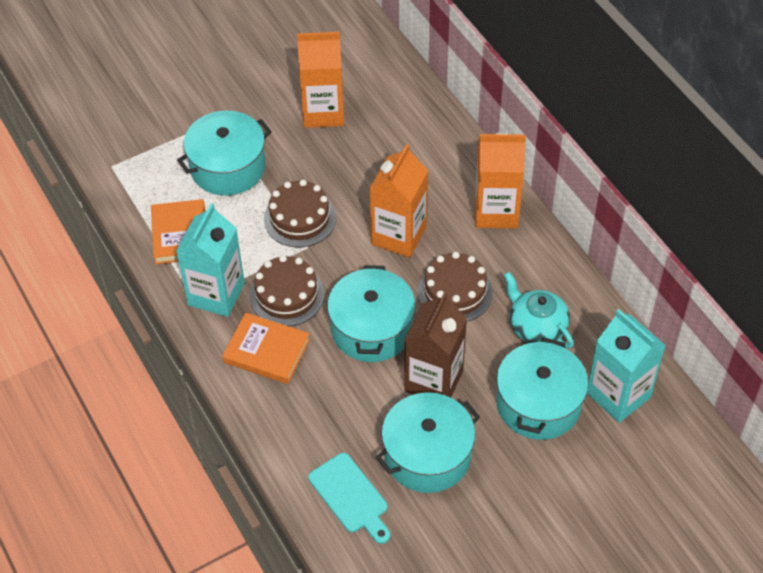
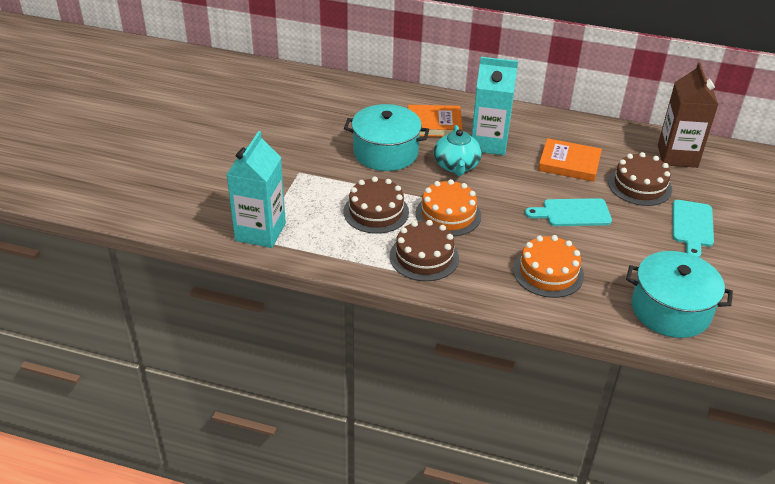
orange cake: 0 -> 2
orange carton: 3 -> 0
turquoise cutting board: 1 -> 2
turquoise pot: 4 -> 2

**Your objective:** Pick out the lines above containing the word "turquoise", then copy them.

**Problem solution:**
turquoise cutting board: 1 -> 2
turquoise pot: 4 -> 2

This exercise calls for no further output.